Data for the task.
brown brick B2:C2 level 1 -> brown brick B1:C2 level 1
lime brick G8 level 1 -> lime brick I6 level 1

---

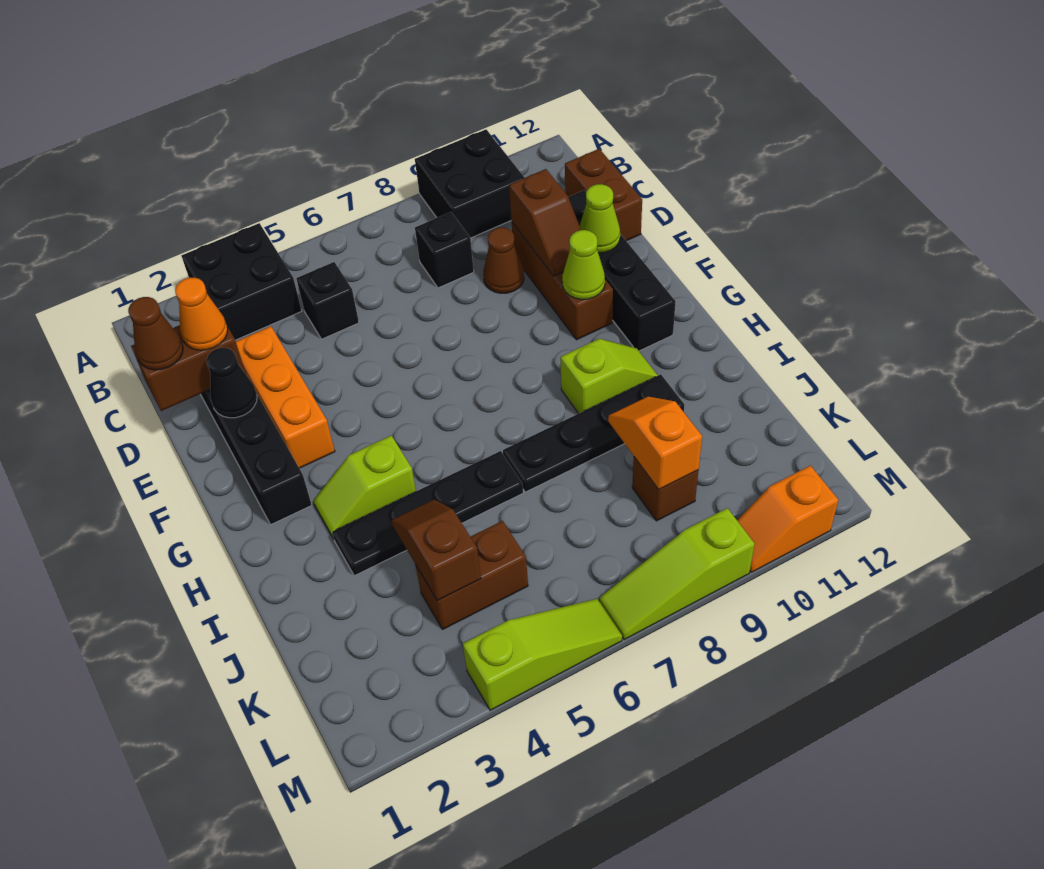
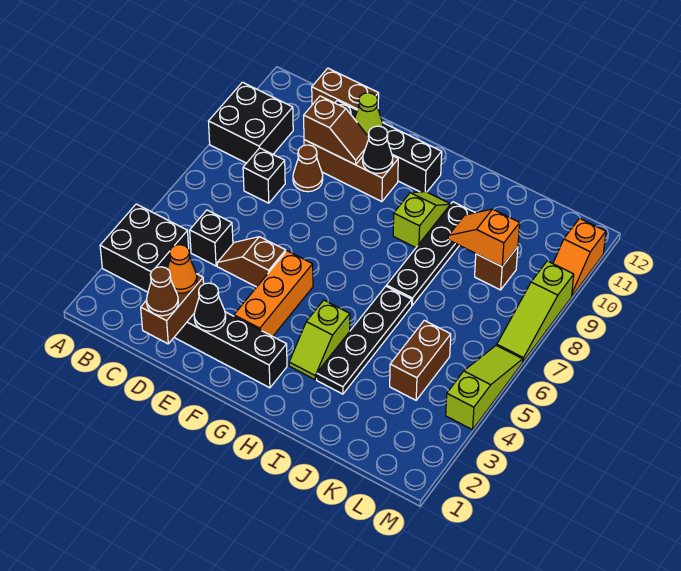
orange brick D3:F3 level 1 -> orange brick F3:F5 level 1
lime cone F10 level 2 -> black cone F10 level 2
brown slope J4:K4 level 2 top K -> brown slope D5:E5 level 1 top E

--

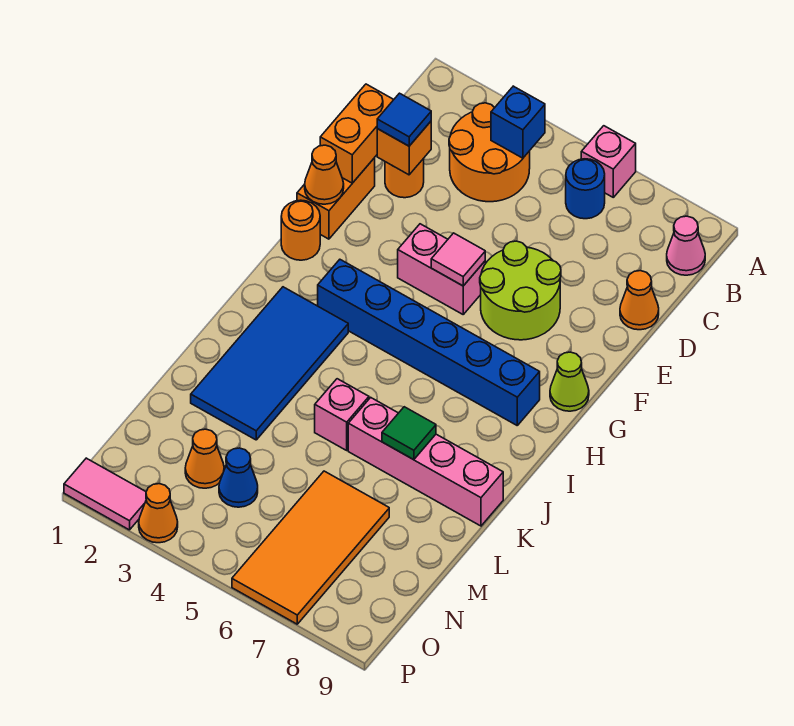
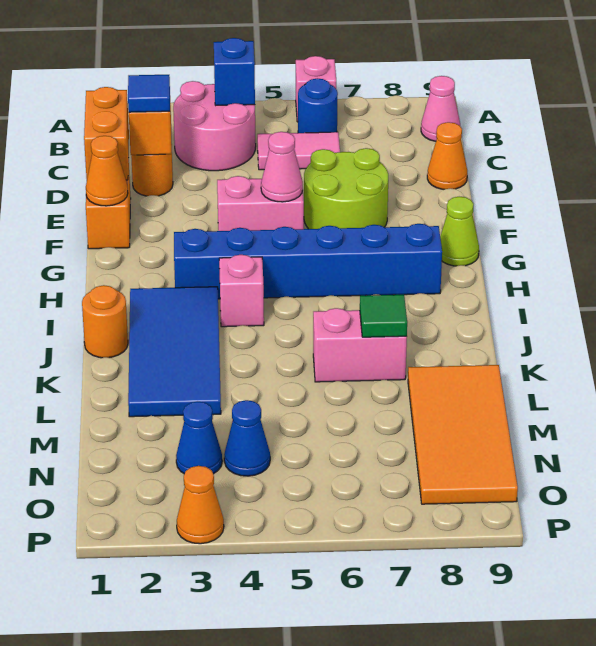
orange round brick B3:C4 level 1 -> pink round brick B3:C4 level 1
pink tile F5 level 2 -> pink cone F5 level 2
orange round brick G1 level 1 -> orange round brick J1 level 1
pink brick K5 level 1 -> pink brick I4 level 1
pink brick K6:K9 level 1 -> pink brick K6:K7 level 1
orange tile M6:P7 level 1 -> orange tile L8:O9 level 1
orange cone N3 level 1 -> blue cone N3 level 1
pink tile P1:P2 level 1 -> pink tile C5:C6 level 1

Task details.
Please write out, exactly as they appear above, only the lines in the stretch from the line with "brown brick B2:C2" through the line with "lime brick G8".

Exercise solution.
brown brick B2:C2 level 1 -> brown brick B1:C2 level 1
lime brick G8 level 1 -> lime brick I6 level 1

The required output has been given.